* Excerpted records:
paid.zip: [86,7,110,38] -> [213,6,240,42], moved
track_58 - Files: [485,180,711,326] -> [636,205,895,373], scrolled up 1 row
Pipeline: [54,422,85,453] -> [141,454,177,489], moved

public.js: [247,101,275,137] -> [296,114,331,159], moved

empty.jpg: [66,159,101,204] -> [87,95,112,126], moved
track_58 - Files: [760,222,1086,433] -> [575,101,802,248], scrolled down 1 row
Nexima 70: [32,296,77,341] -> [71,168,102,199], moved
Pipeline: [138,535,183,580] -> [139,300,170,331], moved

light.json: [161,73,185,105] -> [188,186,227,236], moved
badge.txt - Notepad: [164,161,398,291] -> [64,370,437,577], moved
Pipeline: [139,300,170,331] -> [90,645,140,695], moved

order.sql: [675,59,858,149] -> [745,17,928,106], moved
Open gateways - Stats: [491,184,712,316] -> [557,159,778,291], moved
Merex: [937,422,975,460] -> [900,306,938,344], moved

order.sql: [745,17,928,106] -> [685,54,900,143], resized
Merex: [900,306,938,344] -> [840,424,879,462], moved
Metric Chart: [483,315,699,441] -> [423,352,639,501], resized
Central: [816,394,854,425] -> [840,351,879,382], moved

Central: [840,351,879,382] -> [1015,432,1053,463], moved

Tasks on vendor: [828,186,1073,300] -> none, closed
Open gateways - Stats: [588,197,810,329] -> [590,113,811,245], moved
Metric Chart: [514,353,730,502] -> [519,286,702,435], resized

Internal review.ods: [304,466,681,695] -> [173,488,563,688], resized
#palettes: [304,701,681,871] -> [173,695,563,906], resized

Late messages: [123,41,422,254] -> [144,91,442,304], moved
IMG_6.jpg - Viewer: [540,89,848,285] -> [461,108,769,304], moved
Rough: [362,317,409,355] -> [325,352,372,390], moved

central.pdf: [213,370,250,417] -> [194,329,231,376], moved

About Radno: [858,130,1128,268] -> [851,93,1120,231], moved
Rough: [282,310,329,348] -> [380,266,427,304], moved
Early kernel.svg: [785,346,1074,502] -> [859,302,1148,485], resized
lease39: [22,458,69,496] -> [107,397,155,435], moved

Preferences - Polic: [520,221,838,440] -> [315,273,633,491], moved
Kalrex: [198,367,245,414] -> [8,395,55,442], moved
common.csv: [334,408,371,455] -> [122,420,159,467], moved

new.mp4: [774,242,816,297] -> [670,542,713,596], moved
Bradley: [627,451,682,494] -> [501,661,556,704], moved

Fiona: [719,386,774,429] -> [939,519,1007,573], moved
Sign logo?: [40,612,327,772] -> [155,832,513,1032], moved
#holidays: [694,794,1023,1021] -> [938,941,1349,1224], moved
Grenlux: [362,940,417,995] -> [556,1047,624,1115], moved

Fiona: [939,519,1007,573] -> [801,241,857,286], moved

* Your assignment:
Transcribe the full listing exactly, keeping every word as it is.

* Response for this exercise:
paid.zip: [86,7,110,38] -> [213,6,240,42], moved
track_58 - Files: [485,180,711,326] -> [636,205,895,373], scrolled up 1 row
Pipeline: [54,422,85,453] -> [141,454,177,489], moved

public.js: [247,101,275,137] -> [296,114,331,159], moved

empty.jpg: [66,159,101,204] -> [87,95,112,126], moved
track_58 - Files: [760,222,1086,433] -> [575,101,802,248], scrolled down 1 row
Nexima 70: [32,296,77,341] -> [71,168,102,199], moved
Pipeline: [138,535,183,580] -> [139,300,170,331], moved

light.json: [161,73,185,105] -> [188,186,227,236], moved
badge.txt - Notepad: [164,161,398,291] -> [64,370,437,577], moved
Pipeline: [139,300,170,331] -> [90,645,140,695], moved

order.sql: [675,59,858,149] -> [745,17,928,106], moved
Open gateways - Stats: [491,184,712,316] -> [557,159,778,291], moved
Merex: [937,422,975,460] -> [900,306,938,344], moved

order.sql: [745,17,928,106] -> [685,54,900,143], resized
Merex: [900,306,938,344] -> [840,424,879,462], moved
Metric Chart: [483,315,699,441] -> [423,352,639,501], resized
Central: [816,394,854,425] -> [840,351,879,382], moved

Central: [840,351,879,382] -> [1015,432,1053,463], moved

Tasks on vendor: [828,186,1073,300] -> none, closed
Open gateways - Stats: [588,197,810,329] -> [590,113,811,245], moved
Metric Chart: [514,353,730,502] -> [519,286,702,435], resized

Internal review.ods: [304,466,681,695] -> [173,488,563,688], resized
#palettes: [304,701,681,871] -> [173,695,563,906], resized

Late messages: [123,41,422,254] -> [144,91,442,304], moved
IMG_6.jpg - Viewer: [540,89,848,285] -> [461,108,769,304], moved
Rough: [362,317,409,355] -> [325,352,372,390], moved

central.pdf: [213,370,250,417] -> [194,329,231,376], moved

About Radno: [858,130,1128,268] -> [851,93,1120,231], moved
Rough: [282,310,329,348] -> [380,266,427,304], moved
Early kernel.svg: [785,346,1074,502] -> [859,302,1148,485], resized
lease39: [22,458,69,496] -> [107,397,155,435], moved

Preferences - Polic: [520,221,838,440] -> [315,273,633,491], moved
Kalrex: [198,367,245,414] -> [8,395,55,442], moved
common.csv: [334,408,371,455] -> [122,420,159,467], moved

new.mp4: [774,242,816,297] -> [670,542,713,596], moved
Bradley: [627,451,682,494] -> [501,661,556,704], moved

Fiona: [719,386,774,429] -> [939,519,1007,573], moved
Sign logo?: [40,612,327,772] -> [155,832,513,1032], moved
#holidays: [694,794,1023,1021] -> [938,941,1349,1224], moved
Grenlux: [362,940,417,995] -> [556,1047,624,1115], moved

Fiona: [939,519,1007,573] -> [801,241,857,286], moved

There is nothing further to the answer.